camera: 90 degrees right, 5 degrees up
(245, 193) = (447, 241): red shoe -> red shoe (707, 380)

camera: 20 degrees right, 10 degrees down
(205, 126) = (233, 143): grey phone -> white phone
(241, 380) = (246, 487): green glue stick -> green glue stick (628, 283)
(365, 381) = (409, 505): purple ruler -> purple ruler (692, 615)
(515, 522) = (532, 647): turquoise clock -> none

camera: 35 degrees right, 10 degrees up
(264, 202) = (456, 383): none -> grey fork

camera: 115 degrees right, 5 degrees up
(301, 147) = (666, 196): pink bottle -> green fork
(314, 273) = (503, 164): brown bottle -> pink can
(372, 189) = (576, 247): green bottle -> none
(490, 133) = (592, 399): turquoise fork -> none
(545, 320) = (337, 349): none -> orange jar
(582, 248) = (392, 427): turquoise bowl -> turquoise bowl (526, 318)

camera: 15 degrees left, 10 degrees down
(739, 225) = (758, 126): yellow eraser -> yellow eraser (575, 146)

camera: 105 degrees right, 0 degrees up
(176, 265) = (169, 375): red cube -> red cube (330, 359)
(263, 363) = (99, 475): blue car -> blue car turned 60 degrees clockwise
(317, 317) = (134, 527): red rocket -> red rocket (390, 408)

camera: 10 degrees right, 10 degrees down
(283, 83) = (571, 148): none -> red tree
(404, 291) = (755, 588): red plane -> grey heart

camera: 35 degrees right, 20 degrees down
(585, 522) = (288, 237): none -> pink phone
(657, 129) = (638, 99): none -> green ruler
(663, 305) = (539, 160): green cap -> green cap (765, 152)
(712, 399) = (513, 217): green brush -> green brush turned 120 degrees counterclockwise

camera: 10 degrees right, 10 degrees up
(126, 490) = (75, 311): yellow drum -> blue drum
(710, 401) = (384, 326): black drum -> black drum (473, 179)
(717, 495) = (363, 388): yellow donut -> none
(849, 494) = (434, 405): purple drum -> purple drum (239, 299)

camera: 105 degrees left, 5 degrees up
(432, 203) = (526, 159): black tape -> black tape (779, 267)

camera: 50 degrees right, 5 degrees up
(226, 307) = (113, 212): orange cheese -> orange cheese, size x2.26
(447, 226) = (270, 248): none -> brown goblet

_TASK ITEM_: Look above for the line with "camera: 105 degrees right, 0 degrees up" and the line with "(404, 291) = (755, 588): red". Retype those two lines and every line between them exactly, adding nothing.

_PROBLEM SOLUTION_:
camera: 105 degrees right, 0 degrees up
(176, 265) = (169, 375): red cube -> red cube (330, 359)
(263, 363) = (99, 475): blue car -> blue car turned 60 degrees clockwise
(317, 317) = (134, 527): red rocket -> red rocket (390, 408)

camera: 10 degrees right, 10 degrees down
(283, 83) = (571, 148): none -> red tree
(404, 291) = (755, 588): red plane -> grey heart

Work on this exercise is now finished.